- [REQUIRED ACTION]: From the line containing "camera: 45 degrees right, 15 degrees down" to the last line of the records, reproduce every line exactly and print nothing else.

*** INPUT FOR THIS TASK ***

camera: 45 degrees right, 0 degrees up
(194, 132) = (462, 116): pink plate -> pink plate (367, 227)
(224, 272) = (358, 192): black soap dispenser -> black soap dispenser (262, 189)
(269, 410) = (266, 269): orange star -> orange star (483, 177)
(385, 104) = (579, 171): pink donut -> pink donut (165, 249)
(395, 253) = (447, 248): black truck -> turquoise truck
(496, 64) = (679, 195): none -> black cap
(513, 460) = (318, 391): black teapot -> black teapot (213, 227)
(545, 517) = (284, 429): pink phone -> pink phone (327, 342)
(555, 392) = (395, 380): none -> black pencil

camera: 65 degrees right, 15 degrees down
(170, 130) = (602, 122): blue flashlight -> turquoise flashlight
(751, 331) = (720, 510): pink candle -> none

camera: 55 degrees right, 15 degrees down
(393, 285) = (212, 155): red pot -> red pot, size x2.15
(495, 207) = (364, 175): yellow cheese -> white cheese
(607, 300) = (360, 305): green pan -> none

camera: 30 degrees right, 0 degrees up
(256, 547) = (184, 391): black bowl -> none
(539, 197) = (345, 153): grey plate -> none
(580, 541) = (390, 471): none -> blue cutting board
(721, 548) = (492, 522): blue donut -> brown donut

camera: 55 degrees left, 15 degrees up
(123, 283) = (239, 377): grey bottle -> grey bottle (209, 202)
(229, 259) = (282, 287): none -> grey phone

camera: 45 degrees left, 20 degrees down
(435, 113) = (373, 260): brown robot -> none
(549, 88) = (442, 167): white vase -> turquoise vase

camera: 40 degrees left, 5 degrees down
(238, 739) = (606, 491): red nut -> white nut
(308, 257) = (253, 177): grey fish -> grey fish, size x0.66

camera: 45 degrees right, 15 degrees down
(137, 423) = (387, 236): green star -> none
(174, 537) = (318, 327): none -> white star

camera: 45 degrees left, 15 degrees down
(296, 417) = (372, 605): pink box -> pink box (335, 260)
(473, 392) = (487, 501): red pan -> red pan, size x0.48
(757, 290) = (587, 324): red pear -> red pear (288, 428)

*** End of INPUT FOR THIS TASK ***

- [ANSWER TO THIS TASK]:
camera: 45 degrees right, 15 degrees down
(137, 423) = (387, 236): green star -> none
(174, 537) = (318, 327): none -> white star

camera: 45 degrees left, 15 degrees down
(296, 417) = (372, 605): pink box -> pink box (335, 260)
(473, 392) = (487, 501): red pan -> red pan, size x0.48
(757, 290) = (587, 324): red pear -> red pear (288, 428)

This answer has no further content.